* _EXERCISE_
Please reproduce all of the data below, keeping every line unchanged.

* _Scene question data_

────────

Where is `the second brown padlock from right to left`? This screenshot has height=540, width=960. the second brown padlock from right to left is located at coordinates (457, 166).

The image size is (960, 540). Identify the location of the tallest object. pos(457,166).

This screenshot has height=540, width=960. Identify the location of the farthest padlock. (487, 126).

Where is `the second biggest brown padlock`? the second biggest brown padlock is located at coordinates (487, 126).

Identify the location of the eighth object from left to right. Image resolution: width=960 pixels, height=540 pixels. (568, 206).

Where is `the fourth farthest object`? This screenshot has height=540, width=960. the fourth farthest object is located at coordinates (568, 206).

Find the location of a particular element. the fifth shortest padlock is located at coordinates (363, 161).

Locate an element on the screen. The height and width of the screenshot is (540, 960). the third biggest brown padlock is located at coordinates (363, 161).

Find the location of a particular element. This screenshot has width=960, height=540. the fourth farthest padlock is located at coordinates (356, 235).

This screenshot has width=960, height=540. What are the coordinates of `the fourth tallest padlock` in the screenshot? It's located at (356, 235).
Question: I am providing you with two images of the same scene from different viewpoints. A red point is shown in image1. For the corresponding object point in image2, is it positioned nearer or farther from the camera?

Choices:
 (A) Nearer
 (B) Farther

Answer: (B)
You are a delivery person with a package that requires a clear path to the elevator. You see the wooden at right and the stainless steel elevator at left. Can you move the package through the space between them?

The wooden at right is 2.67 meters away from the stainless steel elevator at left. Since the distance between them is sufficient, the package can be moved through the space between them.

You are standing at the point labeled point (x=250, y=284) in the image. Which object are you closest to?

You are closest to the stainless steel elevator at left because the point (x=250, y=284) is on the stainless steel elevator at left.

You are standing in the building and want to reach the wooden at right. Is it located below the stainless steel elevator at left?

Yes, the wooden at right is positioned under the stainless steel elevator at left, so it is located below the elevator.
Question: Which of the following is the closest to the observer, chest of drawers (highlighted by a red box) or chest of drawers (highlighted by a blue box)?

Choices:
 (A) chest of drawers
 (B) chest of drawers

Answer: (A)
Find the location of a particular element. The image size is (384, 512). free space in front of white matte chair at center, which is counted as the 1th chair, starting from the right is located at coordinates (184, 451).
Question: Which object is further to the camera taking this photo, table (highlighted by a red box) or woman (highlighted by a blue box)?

────────

* _EXERCISE SOLUTION_
Where is `the second brown padlock from right to left`? This screenshot has height=540, width=960. the second brown padlock from right to left is located at coordinates (457, 166).

The image size is (960, 540). Identify the location of the tallest object. pos(457,166).

This screenshot has height=540, width=960. Identify the location of the farthest padlock. (487, 126).

Where is `the second biggest brown padlock`? the second biggest brown padlock is located at coordinates (487, 126).

Identify the location of the eighth object from left to right. Image resolution: width=960 pixels, height=540 pixels. (568, 206).

Where is `the fourth farthest object`? This screenshot has height=540, width=960. the fourth farthest object is located at coordinates (568, 206).

Find the location of a particular element. the fifth shortest padlock is located at coordinates (363, 161).

Locate an element on the screen. The height and width of the screenshot is (540, 960). the third biggest brown padlock is located at coordinates (363, 161).

Find the location of a particular element. This screenshot has width=960, height=540. the fourth farthest padlock is located at coordinates (356, 235).

This screenshot has width=960, height=540. What are the coordinates of `the fourth tallest padlock` in the screenshot? It's located at (356, 235).
Question: I am providing you with two images of the same scene from different viewpoints. A red point is shown in image1. For the corresponding object point in image2, is it positioned nearer or farther from the camera?

Choices:
 (A) Nearer
 (B) Farther

Answer: (B)
You are a delivery person with a package that requires a clear path to the elevator. You see the wooden at right and the stainless steel elevator at left. Can you move the package through the space between them?

The wooden at right is 2.67 meters away from the stainless steel elevator at left. Since the distance between them is sufficient, the package can be moved through the space between them.

You are standing at the point labeled point (x=250, y=284) in the image. Which object are you closest to?

You are closest to the stainless steel elevator at left because the point (x=250, y=284) is on the stainless steel elevator at left.

You are standing in the building and want to reach the wooden at right. Is it located below the stainless steel elevator at left?

Yes, the wooden at right is positioned under the stainless steel elevator at left, so it is located below the elevator.
Question: Which of the following is the closest to the observer, chest of drawers (highlighted by a red box) or chest of drawers (highlighted by a blue box)?

Choices:
 (A) chest of drawers
 (B) chest of drawers

Answer: (A)
Find the location of a particular element. The image size is (384, 512). free space in front of white matte chair at center, which is counted as the 1th chair, starting from the right is located at coordinates (184, 451).
Question: Which object is further to the camera taking this photo, table (highlighted by a red box) or woman (highlighted by a blue box)?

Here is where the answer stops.